(Excerpts from a dataset)
--------------------

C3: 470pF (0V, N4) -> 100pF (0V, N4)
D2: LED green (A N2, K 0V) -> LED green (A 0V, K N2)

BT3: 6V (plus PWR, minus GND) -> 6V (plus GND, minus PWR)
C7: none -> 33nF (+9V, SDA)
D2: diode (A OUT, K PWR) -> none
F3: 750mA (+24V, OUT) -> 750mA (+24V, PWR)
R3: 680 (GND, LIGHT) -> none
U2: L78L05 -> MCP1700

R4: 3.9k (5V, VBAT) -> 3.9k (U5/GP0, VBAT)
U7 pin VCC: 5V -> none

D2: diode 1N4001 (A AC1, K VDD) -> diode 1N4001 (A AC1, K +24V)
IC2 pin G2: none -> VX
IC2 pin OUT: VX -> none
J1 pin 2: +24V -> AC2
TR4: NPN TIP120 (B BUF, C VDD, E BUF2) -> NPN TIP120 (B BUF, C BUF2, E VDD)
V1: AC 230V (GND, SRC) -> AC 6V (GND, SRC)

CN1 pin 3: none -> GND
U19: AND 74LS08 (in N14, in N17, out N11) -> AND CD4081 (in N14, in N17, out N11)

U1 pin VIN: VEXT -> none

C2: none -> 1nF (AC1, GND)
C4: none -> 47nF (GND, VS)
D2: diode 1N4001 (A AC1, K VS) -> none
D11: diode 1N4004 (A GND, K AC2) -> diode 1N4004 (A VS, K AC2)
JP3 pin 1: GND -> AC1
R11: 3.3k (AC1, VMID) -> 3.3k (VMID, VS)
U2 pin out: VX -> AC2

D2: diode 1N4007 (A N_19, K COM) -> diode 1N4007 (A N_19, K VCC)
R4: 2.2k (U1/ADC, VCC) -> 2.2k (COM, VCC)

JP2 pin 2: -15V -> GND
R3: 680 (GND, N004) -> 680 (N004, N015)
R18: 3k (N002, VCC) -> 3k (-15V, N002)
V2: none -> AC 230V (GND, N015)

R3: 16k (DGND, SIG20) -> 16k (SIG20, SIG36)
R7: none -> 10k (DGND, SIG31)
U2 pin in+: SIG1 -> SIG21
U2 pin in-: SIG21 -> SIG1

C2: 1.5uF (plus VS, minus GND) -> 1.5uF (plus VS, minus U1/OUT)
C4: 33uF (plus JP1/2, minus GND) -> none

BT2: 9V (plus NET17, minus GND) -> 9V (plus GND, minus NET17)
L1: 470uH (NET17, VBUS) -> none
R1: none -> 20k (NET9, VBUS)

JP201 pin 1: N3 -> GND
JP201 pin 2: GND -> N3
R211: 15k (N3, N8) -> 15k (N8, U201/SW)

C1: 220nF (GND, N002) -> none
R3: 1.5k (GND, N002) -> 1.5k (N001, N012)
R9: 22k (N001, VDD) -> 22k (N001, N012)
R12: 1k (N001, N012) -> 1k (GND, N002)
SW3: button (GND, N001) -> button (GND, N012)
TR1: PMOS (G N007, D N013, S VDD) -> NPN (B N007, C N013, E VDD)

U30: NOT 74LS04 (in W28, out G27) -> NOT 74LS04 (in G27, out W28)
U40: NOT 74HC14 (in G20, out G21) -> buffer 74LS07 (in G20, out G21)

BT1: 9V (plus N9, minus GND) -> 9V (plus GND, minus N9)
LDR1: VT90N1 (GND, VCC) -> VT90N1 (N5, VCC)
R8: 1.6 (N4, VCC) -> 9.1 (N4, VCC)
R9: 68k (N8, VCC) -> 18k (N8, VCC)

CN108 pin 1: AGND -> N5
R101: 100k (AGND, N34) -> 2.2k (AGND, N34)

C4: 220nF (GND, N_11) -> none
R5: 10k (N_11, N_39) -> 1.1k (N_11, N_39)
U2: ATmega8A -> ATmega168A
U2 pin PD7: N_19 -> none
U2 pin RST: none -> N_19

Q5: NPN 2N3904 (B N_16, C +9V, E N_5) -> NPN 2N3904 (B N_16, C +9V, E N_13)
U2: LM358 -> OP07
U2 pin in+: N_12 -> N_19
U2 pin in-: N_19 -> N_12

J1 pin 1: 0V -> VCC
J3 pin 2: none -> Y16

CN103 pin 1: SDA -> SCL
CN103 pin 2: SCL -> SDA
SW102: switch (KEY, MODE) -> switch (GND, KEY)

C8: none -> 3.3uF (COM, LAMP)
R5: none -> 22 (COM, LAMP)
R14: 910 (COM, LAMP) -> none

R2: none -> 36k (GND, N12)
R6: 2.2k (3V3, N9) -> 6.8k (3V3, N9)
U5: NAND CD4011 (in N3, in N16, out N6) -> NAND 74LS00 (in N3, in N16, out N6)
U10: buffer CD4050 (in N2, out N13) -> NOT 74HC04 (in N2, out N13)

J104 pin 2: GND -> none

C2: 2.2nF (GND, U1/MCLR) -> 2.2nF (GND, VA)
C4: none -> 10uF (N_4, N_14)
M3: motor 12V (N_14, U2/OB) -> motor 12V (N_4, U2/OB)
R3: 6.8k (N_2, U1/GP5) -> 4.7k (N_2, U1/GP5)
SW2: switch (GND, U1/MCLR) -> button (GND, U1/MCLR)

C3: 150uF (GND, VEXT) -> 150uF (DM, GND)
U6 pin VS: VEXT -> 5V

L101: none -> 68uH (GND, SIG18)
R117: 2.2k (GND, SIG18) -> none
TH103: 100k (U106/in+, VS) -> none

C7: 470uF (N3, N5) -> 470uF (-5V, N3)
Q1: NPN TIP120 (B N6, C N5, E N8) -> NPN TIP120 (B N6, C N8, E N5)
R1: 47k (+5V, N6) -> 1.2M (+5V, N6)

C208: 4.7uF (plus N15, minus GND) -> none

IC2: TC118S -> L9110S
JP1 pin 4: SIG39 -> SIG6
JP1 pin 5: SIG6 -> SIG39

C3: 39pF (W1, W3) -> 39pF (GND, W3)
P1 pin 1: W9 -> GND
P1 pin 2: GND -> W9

--------------------

## What to produce
The first line of the records and every line down to the line with "U40: NOT 74HC14" must be quoted exactly; leave out all else.

## Solution for this exercise
C3: 470pF (0V, N4) -> 100pF (0V, N4)
D2: LED green (A N2, K 0V) -> LED green (A 0V, K N2)

BT3: 6V (plus PWR, minus GND) -> 6V (plus GND, minus PWR)
C7: none -> 33nF (+9V, SDA)
D2: diode (A OUT, K PWR) -> none
F3: 750mA (+24V, OUT) -> 750mA (+24V, PWR)
R3: 680 (GND, LIGHT) -> none
U2: L78L05 -> MCP1700

R4: 3.9k (5V, VBAT) -> 3.9k (U5/GP0, VBAT)
U7 pin VCC: 5V -> none

D2: diode 1N4001 (A AC1, K VDD) -> diode 1N4001 (A AC1, K +24V)
IC2 pin G2: none -> VX
IC2 pin OUT: VX -> none
J1 pin 2: +24V -> AC2
TR4: NPN TIP120 (B BUF, C VDD, E BUF2) -> NPN TIP120 (B BUF, C BUF2, E VDD)
V1: AC 230V (GND, SRC) -> AC 6V (GND, SRC)

CN1 pin 3: none -> GND
U19: AND 74LS08 (in N14, in N17, out N11) -> AND CD4081 (in N14, in N17, out N11)

U1 pin VIN: VEXT -> none

C2: none -> 1nF (AC1, GND)
C4: none -> 47nF (GND, VS)
D2: diode 1N4001 (A AC1, K VS) -> none
D11: diode 1N4004 (A GND, K AC2) -> diode 1N4004 (A VS, K AC2)
JP3 pin 1: GND -> AC1
R11: 3.3k (AC1, VMID) -> 3.3k (VMID, VS)
U2 pin out: VX -> AC2

D2: diode 1N4007 (A N_19, K COM) -> diode 1N4007 (A N_19, K VCC)
R4: 2.2k (U1/ADC, VCC) -> 2.2k (COM, VCC)

JP2 pin 2: -15V -> GND
R3: 680 (GND, N004) -> 680 (N004, N015)
R18: 3k (N002, VCC) -> 3k (-15V, N002)
V2: none -> AC 230V (GND, N015)

R3: 16k (DGND, SIG20) -> 16k (SIG20, SIG36)
R7: none -> 10k (DGND, SIG31)
U2 pin in+: SIG1 -> SIG21
U2 pin in-: SIG21 -> SIG1

C2: 1.5uF (plus VS, minus GND) -> 1.5uF (plus VS, minus U1/OUT)
C4: 33uF (plus JP1/2, minus GND) -> none

BT2: 9V (plus NET17, minus GND) -> 9V (plus GND, minus NET17)
L1: 470uH (NET17, VBUS) -> none
R1: none -> 20k (NET9, VBUS)

JP201 pin 1: N3 -> GND
JP201 pin 2: GND -> N3
R211: 15k (N3, N8) -> 15k (N8, U201/SW)

C1: 220nF (GND, N002) -> none
R3: 1.5k (GND, N002) -> 1.5k (N001, N012)
R9: 22k (N001, VDD) -> 22k (N001, N012)
R12: 1k (N001, N012) -> 1k (GND, N002)
SW3: button (GND, N001) -> button (GND, N012)
TR1: PMOS (G N007, D N013, S VDD) -> NPN (B N007, C N013, E VDD)

U30: NOT 74LS04 (in W28, out G27) -> NOT 74LS04 (in G27, out W28)
U40: NOT 74HC14 (in G20, out G21) -> buffer 74LS07 (in G20, out G21)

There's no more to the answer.